*** Supplied records ***

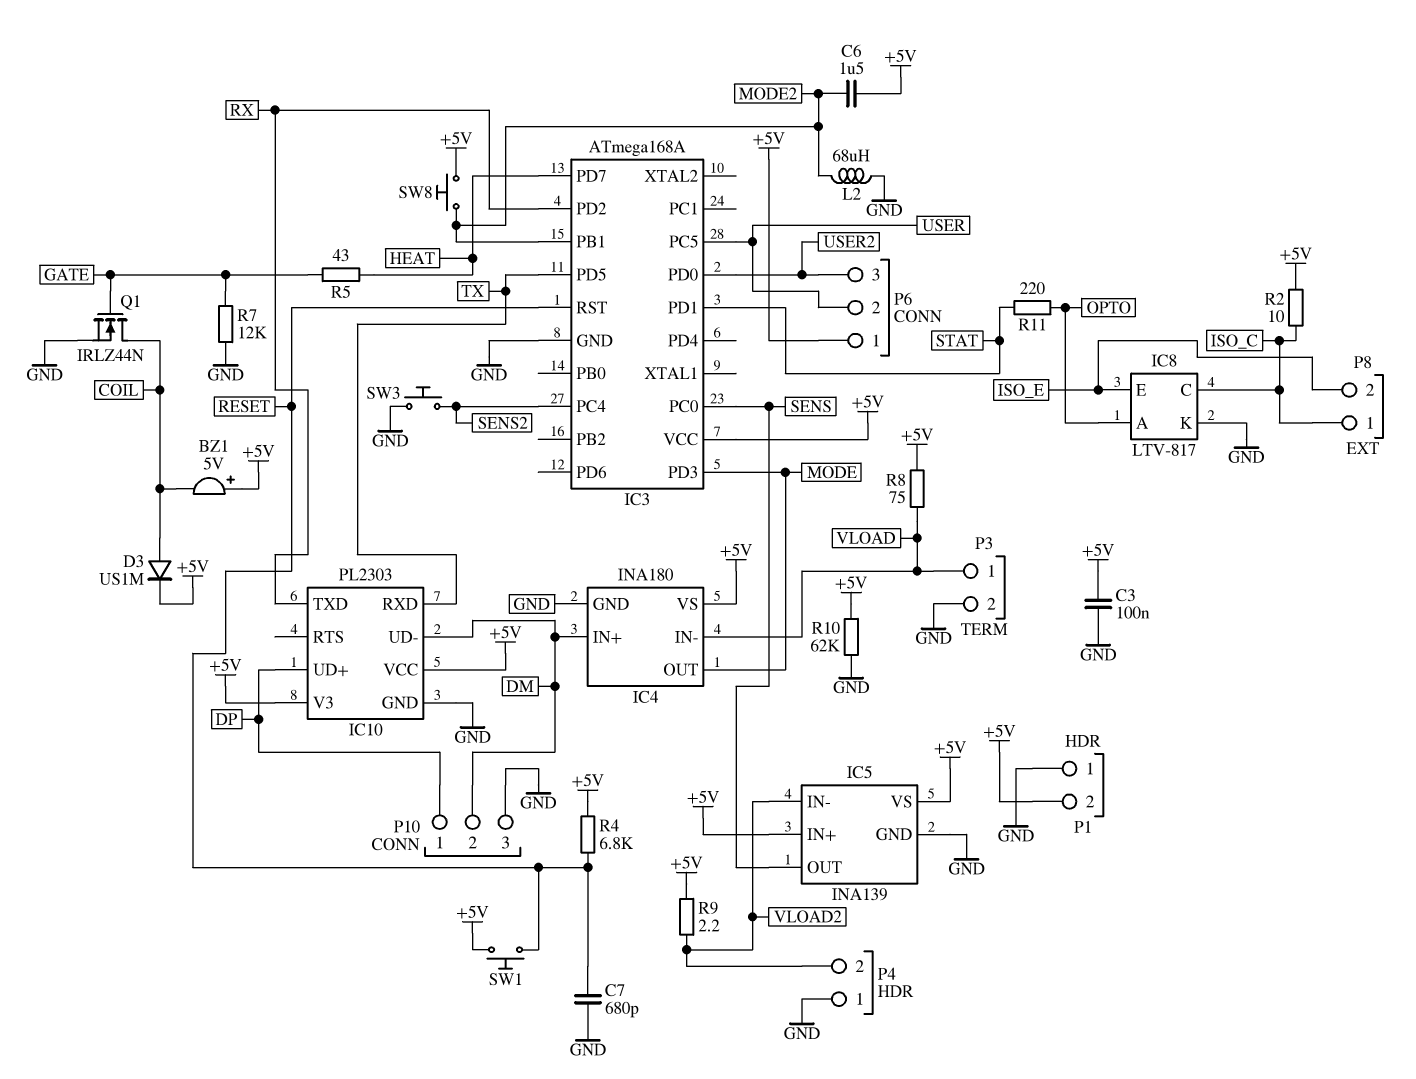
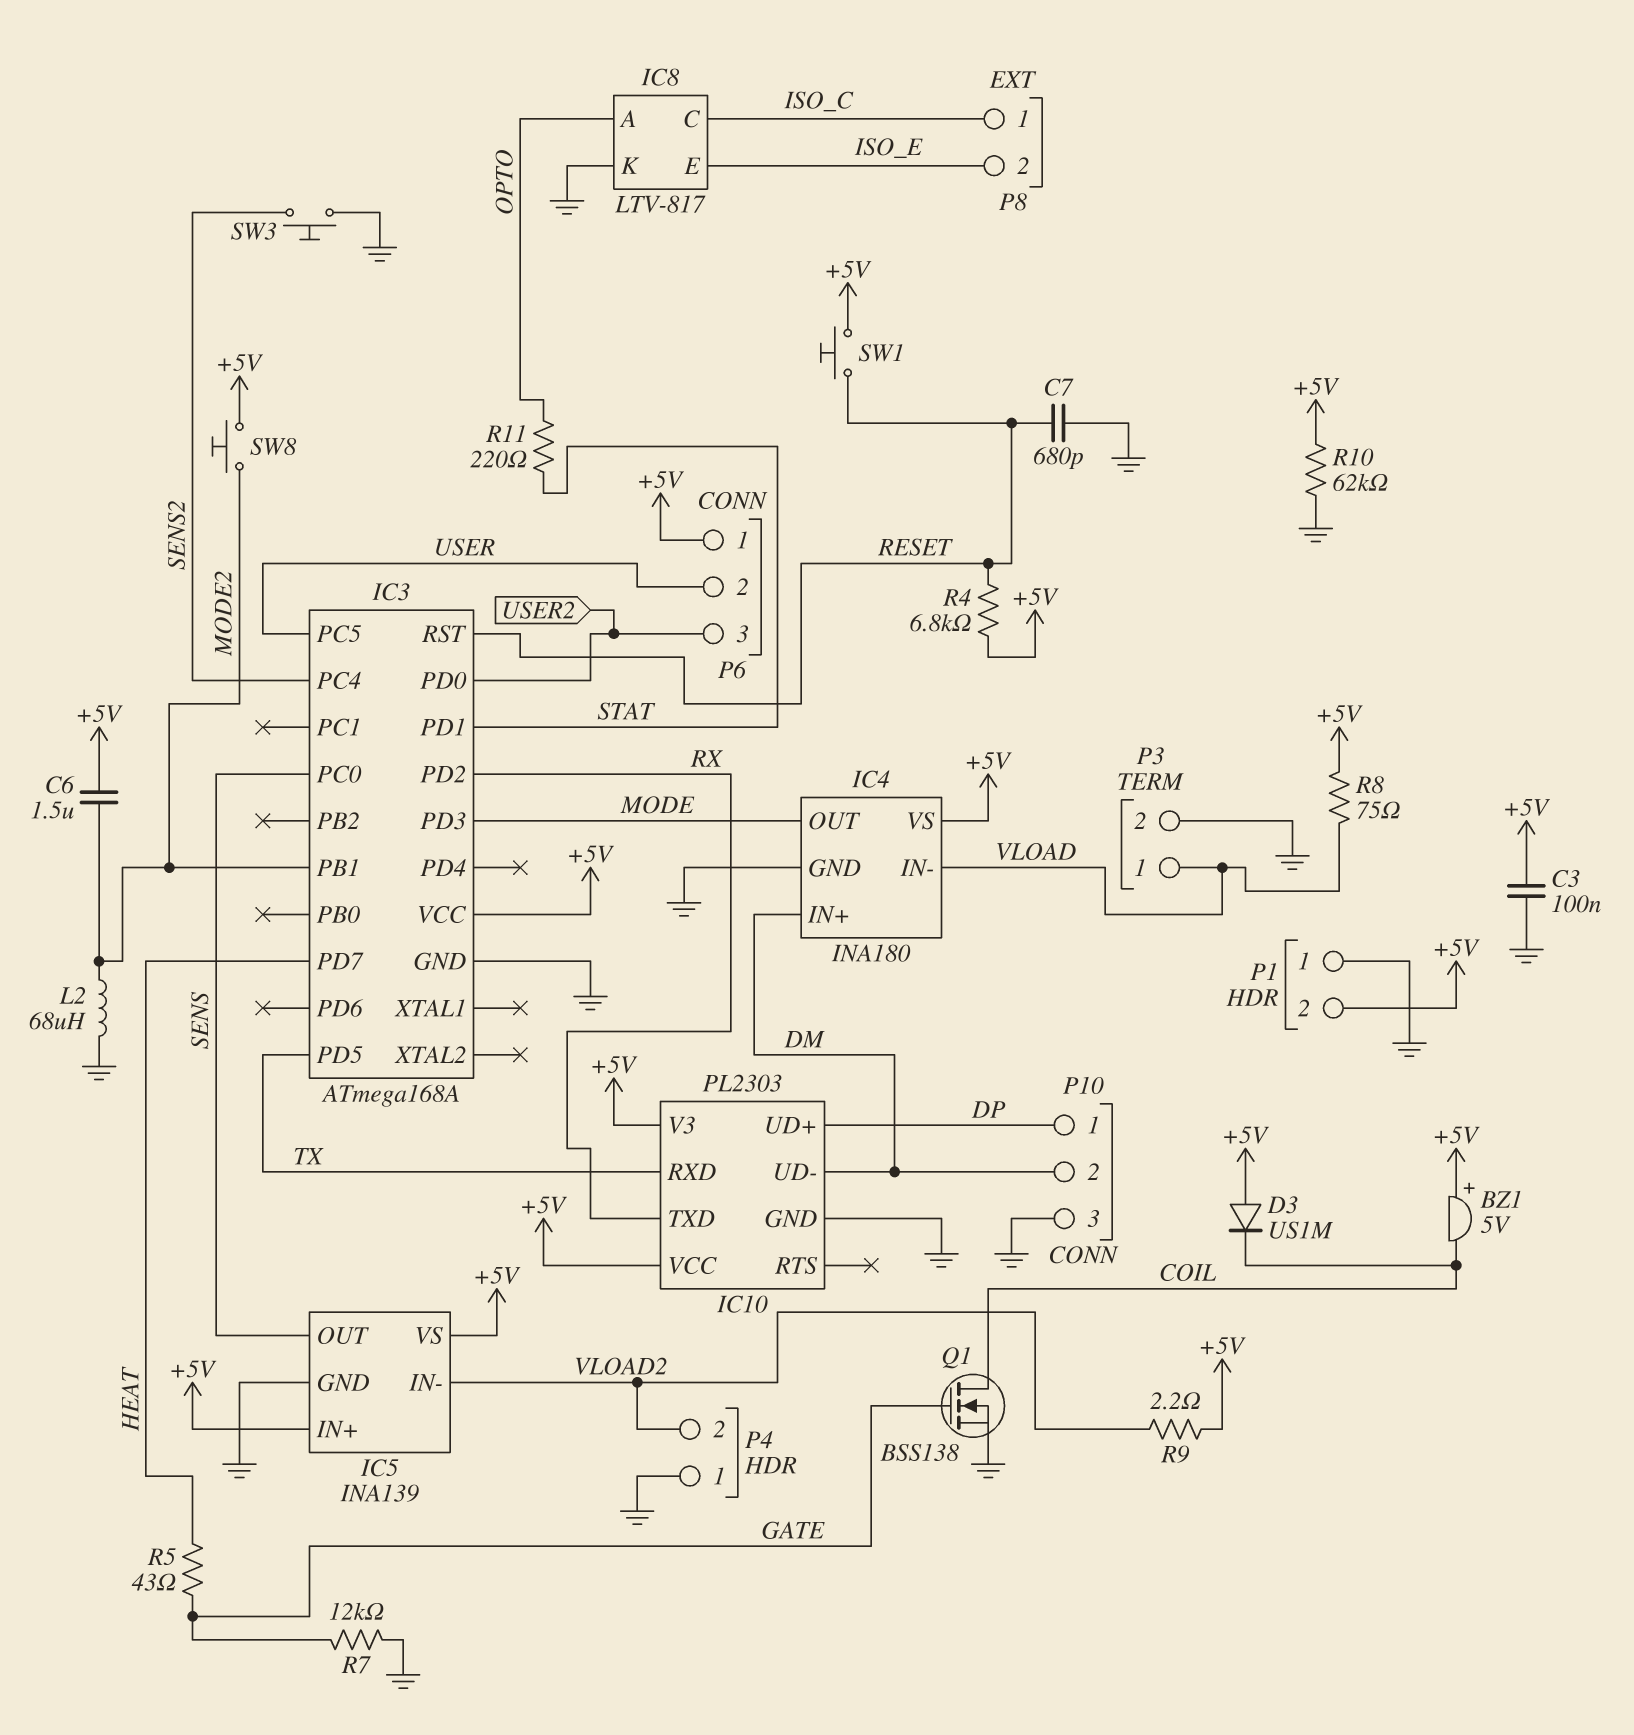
D3: diode US1M (A COIL, K +5V) -> diode US1M (A +5V, K COIL)
Q1: NMOS IRLZ44N (G GATE, D COIL, S GND) -> NMOS BSS138 (G GATE, D COIL, S GND)
R2: 10 (+5V, ISO_C) -> none

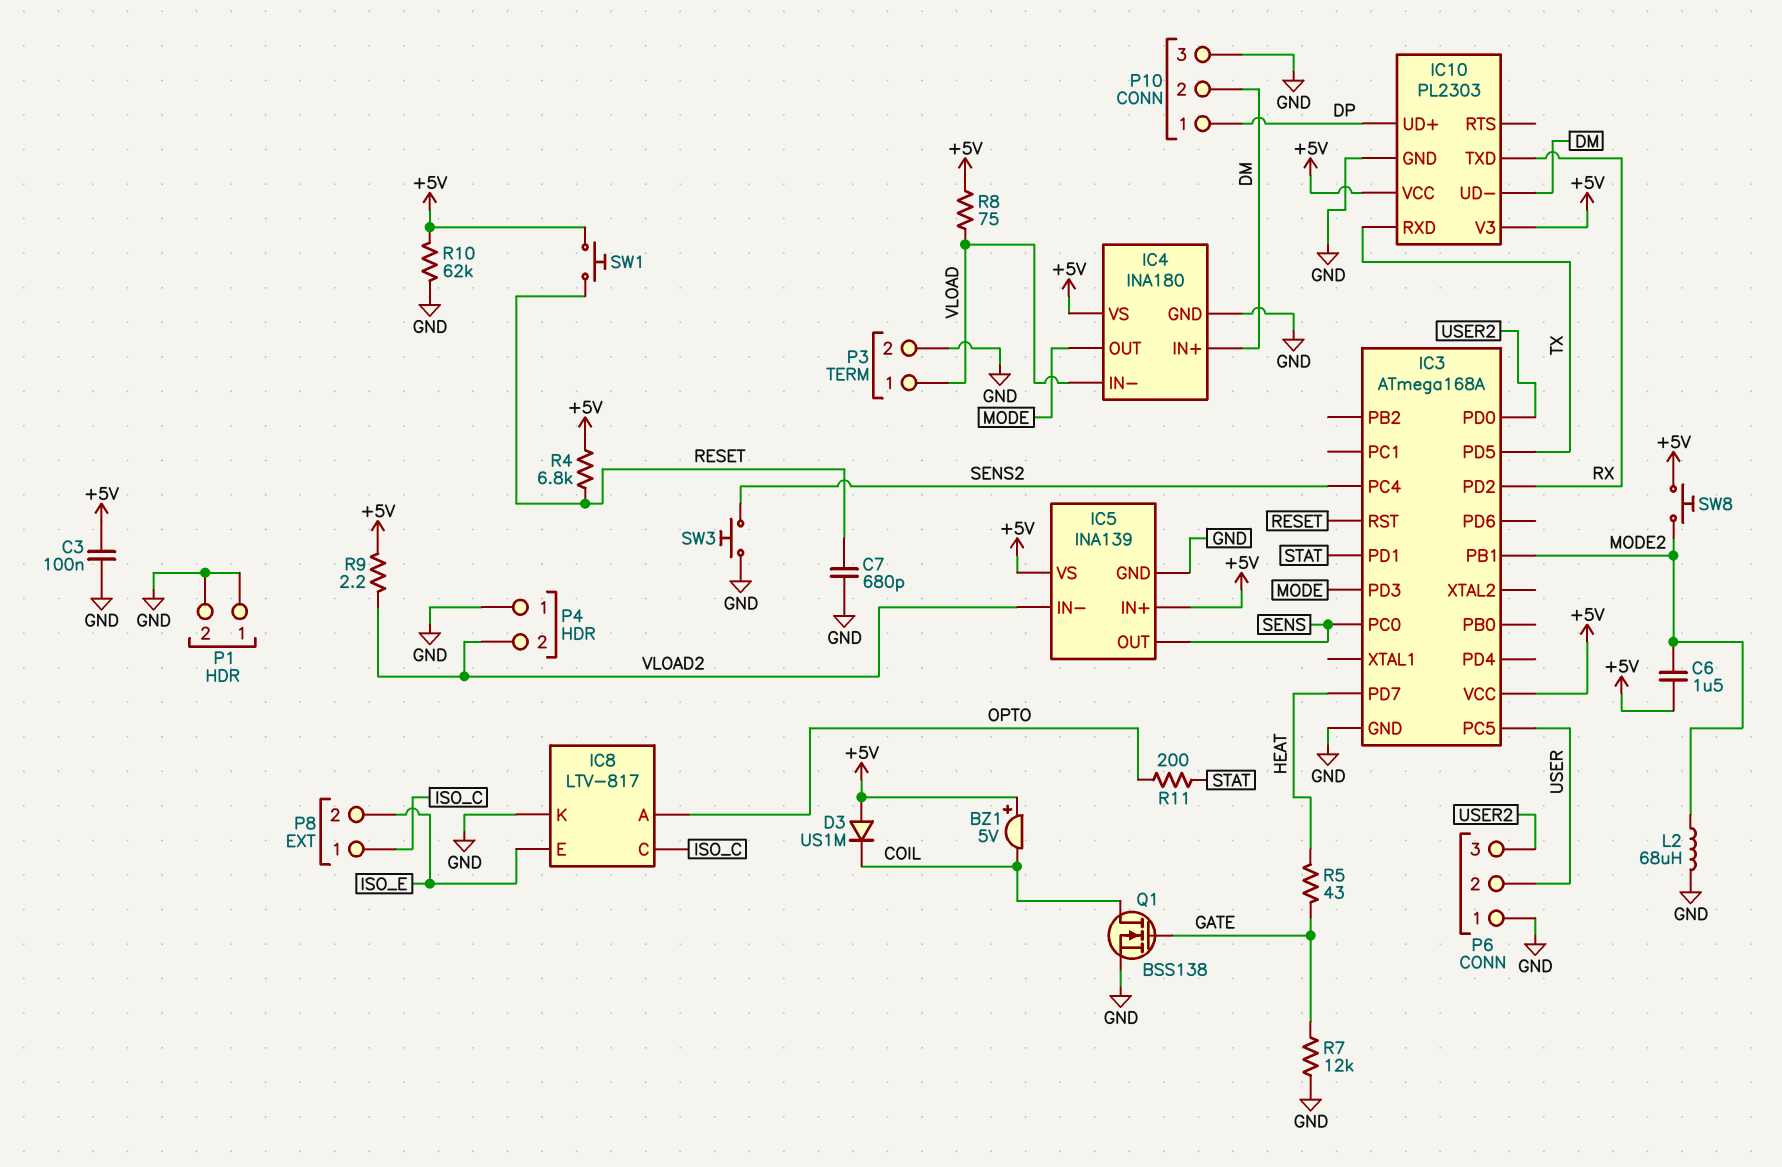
P1 pin 2: +5V -> GND
P6 pin 1: +5V -> GND
R11: 220 (OPTO, STAT) -> 200 (OPTO, STAT)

*** End of Supplied records ***

▶ Task goal: Each line, beginning at the one that contains "P1 pin 2: +5V -> GND" and continuing through the end of the records, must be written out exactly, first and last included.

▶ Exercise result:
P1 pin 2: +5V -> GND
P6 pin 1: +5V -> GND
R11: 220 (OPTO, STAT) -> 200 (OPTO, STAT)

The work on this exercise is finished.